SUPPLIED MATERIAL:

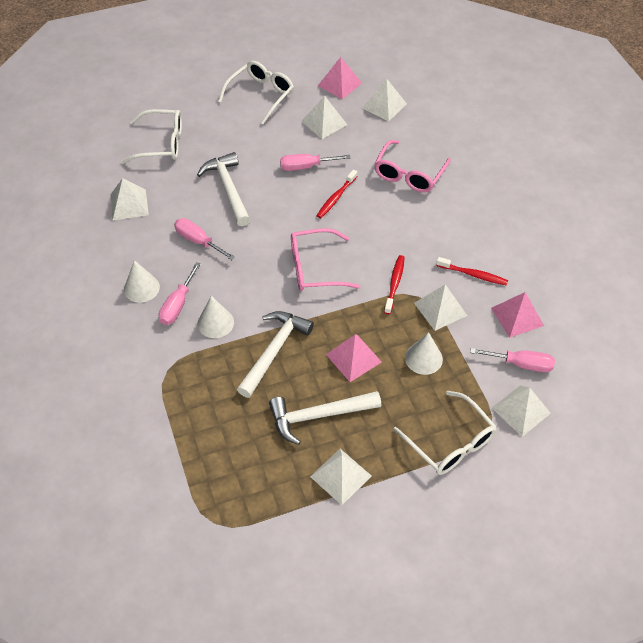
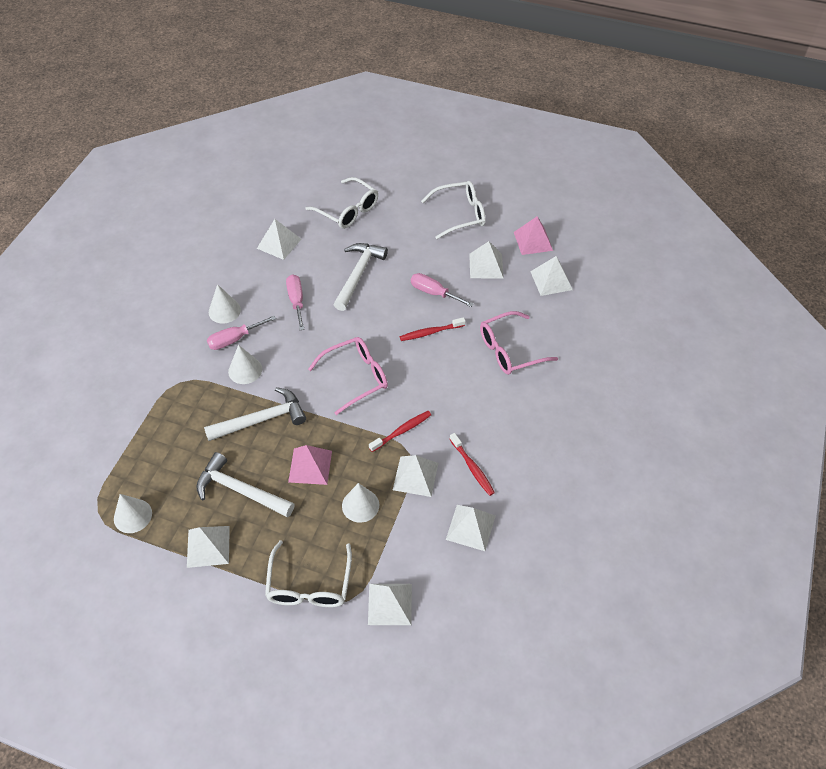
camera: 40 degrees right, 0 degrees up
(249, 502) = (133, 516): none -> white cone
(315, 268) = (356, 377): pink glasses -> pink glasses turned 120 degrees clockwise
(517, 316) = (470, 527): pink pyramid -> white pyramid
(521, 364) = (431, 568): pink screwdriver -> none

YOUR TASK: List the lines of the entries that include "degrees".

EXERCISE OUTPUT:
camera: 40 degrees right, 0 degrees up
(315, 268) = (356, 377): pink glasses -> pink glasses turned 120 degrees clockwise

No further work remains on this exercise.